##### The data #####
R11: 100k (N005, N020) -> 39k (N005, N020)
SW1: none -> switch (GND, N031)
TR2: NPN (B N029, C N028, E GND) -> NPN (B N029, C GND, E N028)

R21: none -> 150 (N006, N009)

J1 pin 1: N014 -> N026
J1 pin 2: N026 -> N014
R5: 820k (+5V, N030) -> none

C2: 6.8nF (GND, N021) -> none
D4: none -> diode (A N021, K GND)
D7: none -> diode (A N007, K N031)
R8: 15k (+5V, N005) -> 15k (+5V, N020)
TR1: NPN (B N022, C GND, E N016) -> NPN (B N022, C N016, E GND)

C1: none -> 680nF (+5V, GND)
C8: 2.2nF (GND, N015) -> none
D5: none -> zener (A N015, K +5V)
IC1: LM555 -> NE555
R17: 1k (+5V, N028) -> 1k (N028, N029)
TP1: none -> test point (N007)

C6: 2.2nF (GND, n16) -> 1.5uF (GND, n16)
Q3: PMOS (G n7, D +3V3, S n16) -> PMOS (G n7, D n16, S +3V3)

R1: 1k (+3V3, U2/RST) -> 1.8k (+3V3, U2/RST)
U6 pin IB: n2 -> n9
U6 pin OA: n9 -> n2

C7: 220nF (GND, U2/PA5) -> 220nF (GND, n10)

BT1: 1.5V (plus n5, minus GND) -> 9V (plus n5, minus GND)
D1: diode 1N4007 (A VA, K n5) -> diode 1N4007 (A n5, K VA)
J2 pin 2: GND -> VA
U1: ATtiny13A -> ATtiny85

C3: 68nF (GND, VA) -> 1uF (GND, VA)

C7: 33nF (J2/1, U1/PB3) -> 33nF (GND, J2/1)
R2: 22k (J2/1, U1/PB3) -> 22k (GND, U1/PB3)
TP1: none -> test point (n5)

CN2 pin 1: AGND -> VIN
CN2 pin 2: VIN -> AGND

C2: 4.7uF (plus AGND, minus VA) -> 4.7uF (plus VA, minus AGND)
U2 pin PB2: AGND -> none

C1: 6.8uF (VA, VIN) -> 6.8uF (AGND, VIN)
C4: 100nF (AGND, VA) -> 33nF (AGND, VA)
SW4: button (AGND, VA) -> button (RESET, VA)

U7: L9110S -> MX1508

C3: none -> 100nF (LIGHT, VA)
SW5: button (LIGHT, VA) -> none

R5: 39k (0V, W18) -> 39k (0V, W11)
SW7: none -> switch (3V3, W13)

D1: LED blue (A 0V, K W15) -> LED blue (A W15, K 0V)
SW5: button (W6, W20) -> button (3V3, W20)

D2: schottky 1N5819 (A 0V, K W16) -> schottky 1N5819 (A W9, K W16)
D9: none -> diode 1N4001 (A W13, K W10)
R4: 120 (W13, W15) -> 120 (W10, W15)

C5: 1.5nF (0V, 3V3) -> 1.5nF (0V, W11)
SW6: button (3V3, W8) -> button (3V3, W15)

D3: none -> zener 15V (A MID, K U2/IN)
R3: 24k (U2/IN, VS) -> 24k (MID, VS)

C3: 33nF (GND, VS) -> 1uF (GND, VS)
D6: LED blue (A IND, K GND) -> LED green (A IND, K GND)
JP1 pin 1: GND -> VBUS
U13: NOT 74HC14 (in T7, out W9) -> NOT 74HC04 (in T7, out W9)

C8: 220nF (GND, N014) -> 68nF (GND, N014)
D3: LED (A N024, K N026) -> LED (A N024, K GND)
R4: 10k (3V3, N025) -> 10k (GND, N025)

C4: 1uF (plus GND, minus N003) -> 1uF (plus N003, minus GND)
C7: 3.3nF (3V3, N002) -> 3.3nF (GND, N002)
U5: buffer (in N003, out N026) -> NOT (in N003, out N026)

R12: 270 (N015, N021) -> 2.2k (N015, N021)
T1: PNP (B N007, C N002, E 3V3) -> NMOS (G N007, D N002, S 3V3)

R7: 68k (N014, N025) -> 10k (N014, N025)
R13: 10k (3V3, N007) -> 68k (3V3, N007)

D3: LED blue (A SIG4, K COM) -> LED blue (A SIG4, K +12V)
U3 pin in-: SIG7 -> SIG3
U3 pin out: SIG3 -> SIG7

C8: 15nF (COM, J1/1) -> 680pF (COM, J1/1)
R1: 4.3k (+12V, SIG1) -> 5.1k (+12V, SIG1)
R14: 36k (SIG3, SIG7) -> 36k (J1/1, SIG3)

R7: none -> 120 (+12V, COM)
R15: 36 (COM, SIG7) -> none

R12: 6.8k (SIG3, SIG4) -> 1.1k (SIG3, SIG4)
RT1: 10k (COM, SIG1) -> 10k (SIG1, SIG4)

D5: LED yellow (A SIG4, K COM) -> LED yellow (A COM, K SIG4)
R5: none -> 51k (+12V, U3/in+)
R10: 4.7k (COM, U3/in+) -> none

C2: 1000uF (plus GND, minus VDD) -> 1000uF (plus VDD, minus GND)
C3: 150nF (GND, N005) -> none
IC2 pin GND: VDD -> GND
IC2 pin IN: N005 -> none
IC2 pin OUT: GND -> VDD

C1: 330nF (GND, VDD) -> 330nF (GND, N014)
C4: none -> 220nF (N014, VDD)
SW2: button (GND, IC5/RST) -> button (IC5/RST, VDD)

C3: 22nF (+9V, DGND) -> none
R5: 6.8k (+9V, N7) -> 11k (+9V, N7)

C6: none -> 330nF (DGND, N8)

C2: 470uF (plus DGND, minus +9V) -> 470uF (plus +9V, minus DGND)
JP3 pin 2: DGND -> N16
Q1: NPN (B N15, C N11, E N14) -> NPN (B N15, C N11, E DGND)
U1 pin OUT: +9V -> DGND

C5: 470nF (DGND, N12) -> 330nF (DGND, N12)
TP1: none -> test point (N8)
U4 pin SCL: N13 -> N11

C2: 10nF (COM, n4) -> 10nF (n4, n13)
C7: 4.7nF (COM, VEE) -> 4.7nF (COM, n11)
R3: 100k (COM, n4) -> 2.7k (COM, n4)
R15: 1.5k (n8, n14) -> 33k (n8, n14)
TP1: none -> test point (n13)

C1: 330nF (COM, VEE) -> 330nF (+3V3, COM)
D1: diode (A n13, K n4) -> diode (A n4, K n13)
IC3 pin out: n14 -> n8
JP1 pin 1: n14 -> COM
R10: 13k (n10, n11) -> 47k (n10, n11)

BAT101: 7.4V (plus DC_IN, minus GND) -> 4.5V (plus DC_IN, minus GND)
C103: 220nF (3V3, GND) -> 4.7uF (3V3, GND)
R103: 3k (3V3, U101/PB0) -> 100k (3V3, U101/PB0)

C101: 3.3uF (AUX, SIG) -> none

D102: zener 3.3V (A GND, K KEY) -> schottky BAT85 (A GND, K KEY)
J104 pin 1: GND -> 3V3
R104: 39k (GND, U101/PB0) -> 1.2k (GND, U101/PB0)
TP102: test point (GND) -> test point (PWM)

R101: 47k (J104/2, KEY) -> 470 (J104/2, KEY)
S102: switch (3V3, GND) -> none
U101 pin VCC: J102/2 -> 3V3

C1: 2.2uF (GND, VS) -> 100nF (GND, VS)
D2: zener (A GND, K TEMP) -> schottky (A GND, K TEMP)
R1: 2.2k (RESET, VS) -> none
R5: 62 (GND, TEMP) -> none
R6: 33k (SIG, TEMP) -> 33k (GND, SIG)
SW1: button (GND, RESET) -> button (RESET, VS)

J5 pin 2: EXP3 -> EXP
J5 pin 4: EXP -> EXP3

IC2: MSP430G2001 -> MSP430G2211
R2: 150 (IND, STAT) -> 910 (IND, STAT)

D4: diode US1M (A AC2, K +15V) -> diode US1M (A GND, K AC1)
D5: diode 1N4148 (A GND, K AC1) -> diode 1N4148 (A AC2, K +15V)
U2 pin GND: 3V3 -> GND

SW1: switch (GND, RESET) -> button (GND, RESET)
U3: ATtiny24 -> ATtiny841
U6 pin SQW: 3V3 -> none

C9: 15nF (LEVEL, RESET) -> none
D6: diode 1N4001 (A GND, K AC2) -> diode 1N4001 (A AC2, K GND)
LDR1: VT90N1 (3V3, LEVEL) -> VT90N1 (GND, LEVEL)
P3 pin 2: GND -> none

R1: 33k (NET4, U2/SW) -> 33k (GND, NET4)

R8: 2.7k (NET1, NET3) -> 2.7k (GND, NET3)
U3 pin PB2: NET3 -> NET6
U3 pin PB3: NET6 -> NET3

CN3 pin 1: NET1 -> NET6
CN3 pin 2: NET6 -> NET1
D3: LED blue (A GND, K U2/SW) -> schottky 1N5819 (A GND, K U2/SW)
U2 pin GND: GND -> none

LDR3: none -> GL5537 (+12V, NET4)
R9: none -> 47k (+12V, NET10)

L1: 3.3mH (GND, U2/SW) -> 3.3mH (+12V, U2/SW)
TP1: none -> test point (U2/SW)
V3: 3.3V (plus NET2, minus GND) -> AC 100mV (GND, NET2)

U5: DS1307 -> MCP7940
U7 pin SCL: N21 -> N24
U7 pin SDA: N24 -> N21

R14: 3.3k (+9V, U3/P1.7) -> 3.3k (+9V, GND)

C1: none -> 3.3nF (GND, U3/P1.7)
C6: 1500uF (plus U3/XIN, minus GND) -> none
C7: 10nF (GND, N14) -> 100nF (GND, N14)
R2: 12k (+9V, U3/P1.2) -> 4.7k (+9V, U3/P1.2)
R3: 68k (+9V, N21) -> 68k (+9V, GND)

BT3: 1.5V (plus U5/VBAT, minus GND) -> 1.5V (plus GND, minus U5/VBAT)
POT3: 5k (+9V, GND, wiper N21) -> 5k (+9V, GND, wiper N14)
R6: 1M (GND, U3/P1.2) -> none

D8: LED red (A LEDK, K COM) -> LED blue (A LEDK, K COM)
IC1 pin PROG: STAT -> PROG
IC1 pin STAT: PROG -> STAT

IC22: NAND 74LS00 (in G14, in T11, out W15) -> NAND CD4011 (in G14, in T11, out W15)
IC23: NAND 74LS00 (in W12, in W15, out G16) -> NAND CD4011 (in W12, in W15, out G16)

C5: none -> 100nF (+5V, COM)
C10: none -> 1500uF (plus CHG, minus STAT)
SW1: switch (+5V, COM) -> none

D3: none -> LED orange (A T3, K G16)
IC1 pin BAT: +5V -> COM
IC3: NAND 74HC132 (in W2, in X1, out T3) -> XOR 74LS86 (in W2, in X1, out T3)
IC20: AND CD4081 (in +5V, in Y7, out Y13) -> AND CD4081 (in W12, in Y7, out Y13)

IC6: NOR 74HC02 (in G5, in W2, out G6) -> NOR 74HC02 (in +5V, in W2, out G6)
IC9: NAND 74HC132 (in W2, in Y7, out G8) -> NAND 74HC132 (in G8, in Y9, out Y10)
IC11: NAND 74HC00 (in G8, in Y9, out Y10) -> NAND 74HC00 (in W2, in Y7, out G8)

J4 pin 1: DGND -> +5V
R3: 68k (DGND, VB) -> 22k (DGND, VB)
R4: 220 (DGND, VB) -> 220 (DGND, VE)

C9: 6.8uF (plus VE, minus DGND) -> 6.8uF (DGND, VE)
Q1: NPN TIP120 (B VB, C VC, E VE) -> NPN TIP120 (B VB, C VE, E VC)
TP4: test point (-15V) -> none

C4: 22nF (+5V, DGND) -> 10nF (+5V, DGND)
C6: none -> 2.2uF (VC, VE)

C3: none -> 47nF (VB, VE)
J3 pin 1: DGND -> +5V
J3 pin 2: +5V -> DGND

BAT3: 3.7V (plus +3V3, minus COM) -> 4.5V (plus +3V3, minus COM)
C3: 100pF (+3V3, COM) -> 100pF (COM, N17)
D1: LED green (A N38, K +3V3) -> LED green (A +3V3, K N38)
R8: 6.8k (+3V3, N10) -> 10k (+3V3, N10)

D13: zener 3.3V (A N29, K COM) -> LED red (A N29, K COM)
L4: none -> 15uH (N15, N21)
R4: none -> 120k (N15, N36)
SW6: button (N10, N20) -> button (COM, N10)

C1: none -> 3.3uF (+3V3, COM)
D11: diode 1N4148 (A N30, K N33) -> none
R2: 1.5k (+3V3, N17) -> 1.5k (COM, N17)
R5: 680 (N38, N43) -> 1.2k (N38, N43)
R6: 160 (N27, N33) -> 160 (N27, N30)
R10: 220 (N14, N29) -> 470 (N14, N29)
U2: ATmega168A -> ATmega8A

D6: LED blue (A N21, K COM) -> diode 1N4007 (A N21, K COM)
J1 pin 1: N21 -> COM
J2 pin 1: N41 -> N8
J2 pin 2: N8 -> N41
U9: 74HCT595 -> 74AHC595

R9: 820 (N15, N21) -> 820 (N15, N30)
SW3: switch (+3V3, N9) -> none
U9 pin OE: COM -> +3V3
#####
Problem statement:
Restate the entries above word for word, beginning with their first line and ending with the line holding "C8: 2.2nF (GND, N015) -> none"; omit everything else.

Answer section:
R11: 100k (N005, N020) -> 39k (N005, N020)
SW1: none -> switch (GND, N031)
TR2: NPN (B N029, C N028, E GND) -> NPN (B N029, C GND, E N028)

R21: none -> 150 (N006, N009)

J1 pin 1: N014 -> N026
J1 pin 2: N026 -> N014
R5: 820k (+5V, N030) -> none

C2: 6.8nF (GND, N021) -> none
D4: none -> diode (A N021, K GND)
D7: none -> diode (A N007, K N031)
R8: 15k (+5V, N005) -> 15k (+5V, N020)
TR1: NPN (B N022, C GND, E N016) -> NPN (B N022, C N016, E GND)

C1: none -> 680nF (+5V, GND)
C8: 2.2nF (GND, N015) -> none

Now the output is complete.